• [PROBLEM DESCRIPTION]:
Each record that follows should be duplicated exactly, except for its pictures.

• [PROVIDED DATA]:
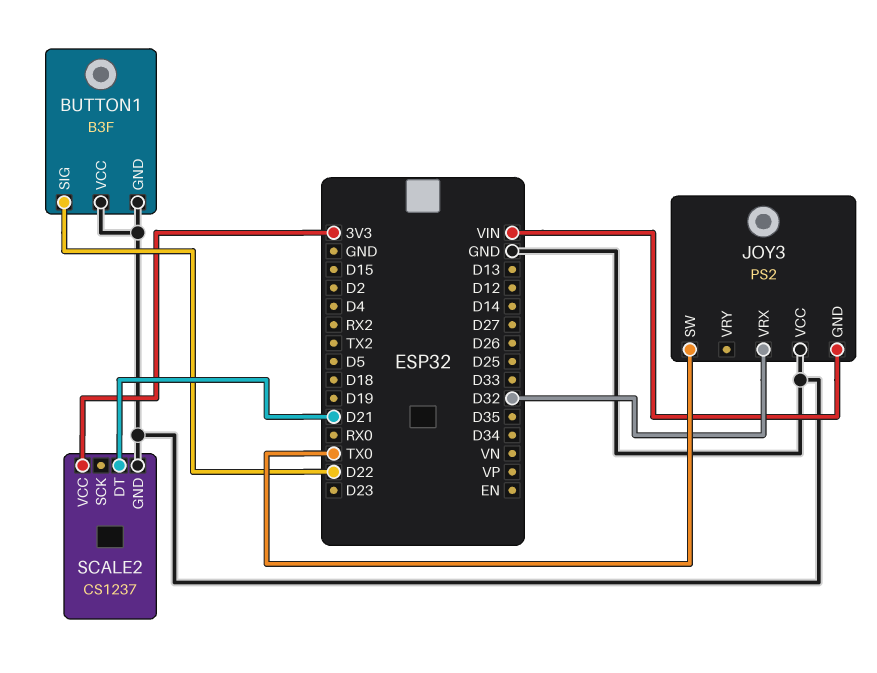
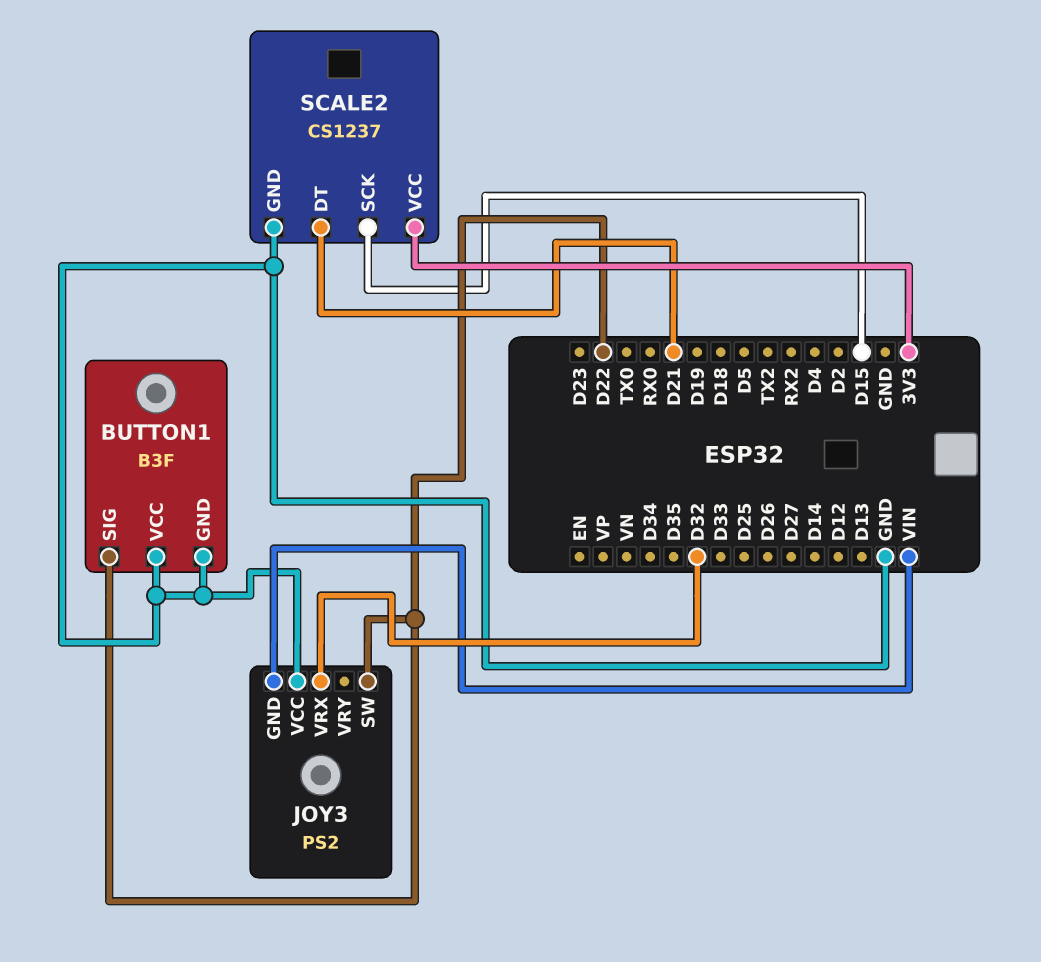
JOY3 pin SW: TX0 -> D22
SCALE2 pin SCK: none -> D15

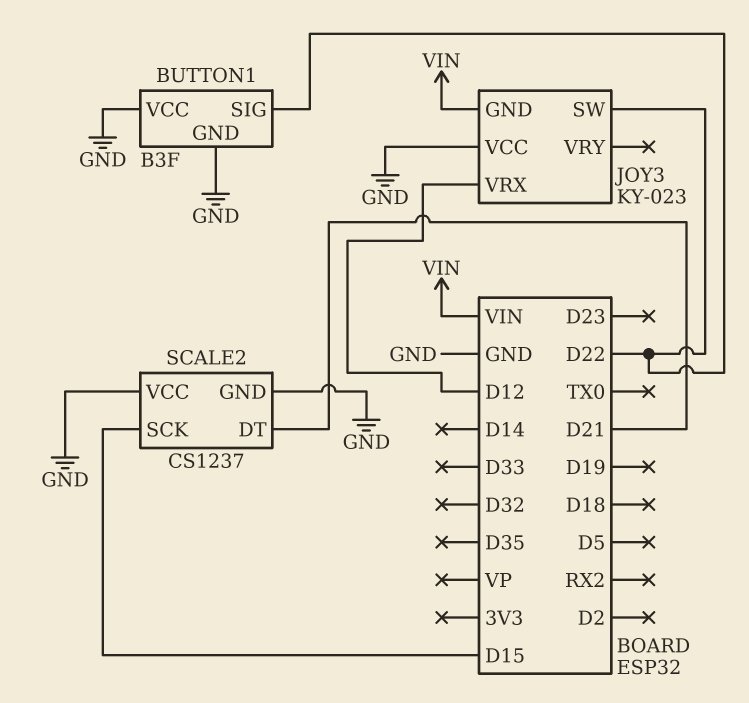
JOY3: PS2 -> KY-023
JOY3 pin VRX: D32 -> D12
SCALE2 pin VCC: 3V3 -> GND

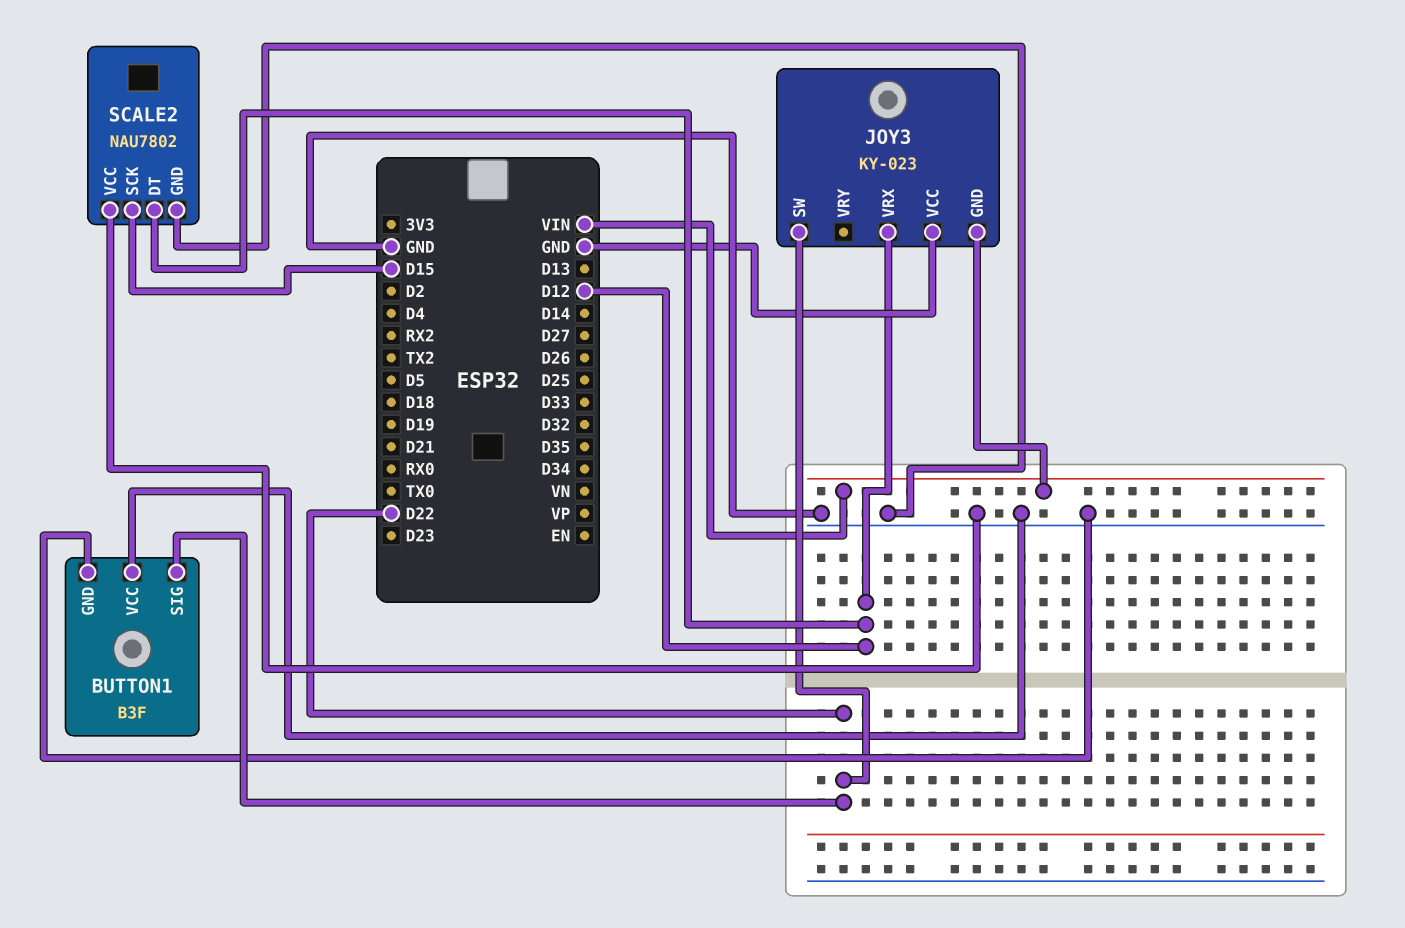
SCALE2: CS1237 -> NAU7802
SCALE2 pin DT: D21 -> D12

• [FINISHED TASK]:
JOY3 pin SW: TX0 -> D22
SCALE2 pin SCK: none -> D15

JOY3: PS2 -> KY-023
JOY3 pin VRX: D32 -> D12
SCALE2 pin VCC: 3V3 -> GND

SCALE2: CS1237 -> NAU7802
SCALE2 pin DT: D21 -> D12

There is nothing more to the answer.